[PROVIDED MATERIAL Boundary: Start]

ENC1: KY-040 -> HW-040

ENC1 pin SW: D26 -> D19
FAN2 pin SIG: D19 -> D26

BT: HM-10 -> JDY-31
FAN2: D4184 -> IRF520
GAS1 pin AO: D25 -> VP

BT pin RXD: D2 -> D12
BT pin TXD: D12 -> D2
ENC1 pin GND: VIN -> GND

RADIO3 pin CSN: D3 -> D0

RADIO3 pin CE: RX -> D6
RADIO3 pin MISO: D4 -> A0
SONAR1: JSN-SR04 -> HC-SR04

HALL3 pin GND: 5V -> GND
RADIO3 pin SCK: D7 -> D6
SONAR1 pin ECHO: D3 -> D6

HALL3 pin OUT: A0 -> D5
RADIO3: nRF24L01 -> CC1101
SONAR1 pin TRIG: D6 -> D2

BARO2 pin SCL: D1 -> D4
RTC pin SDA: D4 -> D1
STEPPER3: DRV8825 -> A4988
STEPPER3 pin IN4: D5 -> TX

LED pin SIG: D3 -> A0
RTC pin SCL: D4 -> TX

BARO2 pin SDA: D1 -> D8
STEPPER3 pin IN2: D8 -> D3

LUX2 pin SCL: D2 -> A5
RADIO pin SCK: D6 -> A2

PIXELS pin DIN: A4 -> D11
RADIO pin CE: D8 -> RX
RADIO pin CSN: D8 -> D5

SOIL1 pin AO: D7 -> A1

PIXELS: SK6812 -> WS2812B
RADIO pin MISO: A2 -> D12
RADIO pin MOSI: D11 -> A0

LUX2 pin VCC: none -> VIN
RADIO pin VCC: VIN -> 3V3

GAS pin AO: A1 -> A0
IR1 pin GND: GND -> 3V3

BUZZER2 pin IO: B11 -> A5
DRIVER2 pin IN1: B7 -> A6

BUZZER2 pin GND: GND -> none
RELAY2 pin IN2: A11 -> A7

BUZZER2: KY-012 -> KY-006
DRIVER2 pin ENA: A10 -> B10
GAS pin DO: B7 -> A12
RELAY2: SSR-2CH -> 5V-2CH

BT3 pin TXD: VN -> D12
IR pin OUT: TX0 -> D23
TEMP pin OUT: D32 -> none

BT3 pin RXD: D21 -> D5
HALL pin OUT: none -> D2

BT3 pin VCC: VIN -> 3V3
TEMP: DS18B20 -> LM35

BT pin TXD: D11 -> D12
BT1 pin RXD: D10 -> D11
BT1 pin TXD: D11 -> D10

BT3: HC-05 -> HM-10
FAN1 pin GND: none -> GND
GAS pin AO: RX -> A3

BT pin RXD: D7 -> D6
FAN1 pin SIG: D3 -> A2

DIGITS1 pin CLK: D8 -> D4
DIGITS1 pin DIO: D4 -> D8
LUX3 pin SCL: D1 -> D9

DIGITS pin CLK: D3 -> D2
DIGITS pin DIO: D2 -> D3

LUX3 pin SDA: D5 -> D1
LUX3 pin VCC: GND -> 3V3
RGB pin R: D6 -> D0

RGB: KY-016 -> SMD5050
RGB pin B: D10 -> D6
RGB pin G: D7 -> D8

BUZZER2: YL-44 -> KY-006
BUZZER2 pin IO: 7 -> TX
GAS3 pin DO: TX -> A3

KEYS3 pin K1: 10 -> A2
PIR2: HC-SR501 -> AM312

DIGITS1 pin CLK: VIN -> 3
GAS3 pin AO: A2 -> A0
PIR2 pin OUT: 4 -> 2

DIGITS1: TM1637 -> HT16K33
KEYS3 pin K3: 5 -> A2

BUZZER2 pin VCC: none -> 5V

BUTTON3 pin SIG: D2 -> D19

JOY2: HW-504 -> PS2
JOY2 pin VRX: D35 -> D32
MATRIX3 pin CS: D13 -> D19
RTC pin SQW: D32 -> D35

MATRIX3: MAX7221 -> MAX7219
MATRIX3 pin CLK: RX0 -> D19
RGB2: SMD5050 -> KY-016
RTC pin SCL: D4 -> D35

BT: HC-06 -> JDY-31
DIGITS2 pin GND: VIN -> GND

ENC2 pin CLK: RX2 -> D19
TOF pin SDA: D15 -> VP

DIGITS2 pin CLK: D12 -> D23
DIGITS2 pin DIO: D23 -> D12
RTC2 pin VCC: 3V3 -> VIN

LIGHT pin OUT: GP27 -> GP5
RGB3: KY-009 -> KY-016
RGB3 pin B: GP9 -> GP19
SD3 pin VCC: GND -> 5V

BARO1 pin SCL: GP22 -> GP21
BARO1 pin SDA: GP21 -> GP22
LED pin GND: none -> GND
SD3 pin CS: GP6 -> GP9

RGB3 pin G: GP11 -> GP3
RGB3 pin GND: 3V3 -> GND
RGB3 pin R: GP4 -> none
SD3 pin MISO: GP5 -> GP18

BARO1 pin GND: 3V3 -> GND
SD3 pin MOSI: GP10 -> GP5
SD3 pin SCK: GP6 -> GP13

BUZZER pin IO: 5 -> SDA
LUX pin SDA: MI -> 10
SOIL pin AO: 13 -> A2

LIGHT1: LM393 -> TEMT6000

[PROVIDED MATERIAL Boundary: End]

Restate every entry above exactly as it stands.

ENC1: KY-040 -> HW-040

ENC1 pin SW: D26 -> D19
FAN2 pin SIG: D19 -> D26

BT: HM-10 -> JDY-31
FAN2: D4184 -> IRF520
GAS1 pin AO: D25 -> VP

BT pin RXD: D2 -> D12
BT pin TXD: D12 -> D2
ENC1 pin GND: VIN -> GND

RADIO3 pin CSN: D3 -> D0

RADIO3 pin CE: RX -> D6
RADIO3 pin MISO: D4 -> A0
SONAR1: JSN-SR04 -> HC-SR04

HALL3 pin GND: 5V -> GND
RADIO3 pin SCK: D7 -> D6
SONAR1 pin ECHO: D3 -> D6

HALL3 pin OUT: A0 -> D5
RADIO3: nRF24L01 -> CC1101
SONAR1 pin TRIG: D6 -> D2

BARO2 pin SCL: D1 -> D4
RTC pin SDA: D4 -> D1
STEPPER3: DRV8825 -> A4988
STEPPER3 pin IN4: D5 -> TX

LED pin SIG: D3 -> A0
RTC pin SCL: D4 -> TX

BARO2 pin SDA: D1 -> D8
STEPPER3 pin IN2: D8 -> D3

LUX2 pin SCL: D2 -> A5
RADIO pin SCK: D6 -> A2

PIXELS pin DIN: A4 -> D11
RADIO pin CE: D8 -> RX
RADIO pin CSN: D8 -> D5

SOIL1 pin AO: D7 -> A1

PIXELS: SK6812 -> WS2812B
RADIO pin MISO: A2 -> D12
RADIO pin MOSI: D11 -> A0

LUX2 pin VCC: none -> VIN
RADIO pin VCC: VIN -> 3V3

GAS pin AO: A1 -> A0
IR1 pin GND: GND -> 3V3

BUZZER2 pin IO: B11 -> A5
DRIVER2 pin IN1: B7 -> A6

BUZZER2 pin GND: GND -> none
RELAY2 pin IN2: A11 -> A7

BUZZER2: KY-012 -> KY-006
DRIVER2 pin ENA: A10 -> B10
GAS pin DO: B7 -> A12
RELAY2: SSR-2CH -> 5V-2CH

BT3 pin TXD: VN -> D12
IR pin OUT: TX0 -> D23
TEMP pin OUT: D32 -> none

BT3 pin RXD: D21 -> D5
HALL pin OUT: none -> D2

BT3 pin VCC: VIN -> 3V3
TEMP: DS18B20 -> LM35

BT pin TXD: D11 -> D12
BT1 pin RXD: D10 -> D11
BT1 pin TXD: D11 -> D10

BT3: HC-05 -> HM-10
FAN1 pin GND: none -> GND
GAS pin AO: RX -> A3

BT pin RXD: D7 -> D6
FAN1 pin SIG: D3 -> A2

DIGITS1 pin CLK: D8 -> D4
DIGITS1 pin DIO: D4 -> D8
LUX3 pin SCL: D1 -> D9

DIGITS pin CLK: D3 -> D2
DIGITS pin DIO: D2 -> D3

LUX3 pin SDA: D5 -> D1
LUX3 pin VCC: GND -> 3V3
RGB pin R: D6 -> D0

RGB: KY-016 -> SMD5050
RGB pin B: D10 -> D6
RGB pin G: D7 -> D8

BUZZER2: YL-44 -> KY-006
BUZZER2 pin IO: 7 -> TX
GAS3 pin DO: TX -> A3

KEYS3 pin K1: 10 -> A2
PIR2: HC-SR501 -> AM312

DIGITS1 pin CLK: VIN -> 3
GAS3 pin AO: A2 -> A0
PIR2 pin OUT: 4 -> 2

DIGITS1: TM1637 -> HT16K33
KEYS3 pin K3: 5 -> A2

BUZZER2 pin VCC: none -> 5V

BUTTON3 pin SIG: D2 -> D19

JOY2: HW-504 -> PS2
JOY2 pin VRX: D35 -> D32
MATRIX3 pin CS: D13 -> D19
RTC pin SQW: D32 -> D35

MATRIX3: MAX7221 -> MAX7219
MATRIX3 pin CLK: RX0 -> D19
RGB2: SMD5050 -> KY-016
RTC pin SCL: D4 -> D35

BT: HC-06 -> JDY-31
DIGITS2 pin GND: VIN -> GND

ENC2 pin CLK: RX2 -> D19
TOF pin SDA: D15 -> VP

DIGITS2 pin CLK: D12 -> D23
DIGITS2 pin DIO: D23 -> D12
RTC2 pin VCC: 3V3 -> VIN

LIGHT pin OUT: GP27 -> GP5
RGB3: KY-009 -> KY-016
RGB3 pin B: GP9 -> GP19
SD3 pin VCC: GND -> 5V

BARO1 pin SCL: GP22 -> GP21
BARO1 pin SDA: GP21 -> GP22
LED pin GND: none -> GND
SD3 pin CS: GP6 -> GP9

RGB3 pin G: GP11 -> GP3
RGB3 pin GND: 3V3 -> GND
RGB3 pin R: GP4 -> none
SD3 pin MISO: GP5 -> GP18

BARO1 pin GND: 3V3 -> GND
SD3 pin MOSI: GP10 -> GP5
SD3 pin SCK: GP6 -> GP13

BUZZER pin IO: 5 -> SDA
LUX pin SDA: MI -> 10
SOIL pin AO: 13 -> A2

LIGHT1: LM393 -> TEMT6000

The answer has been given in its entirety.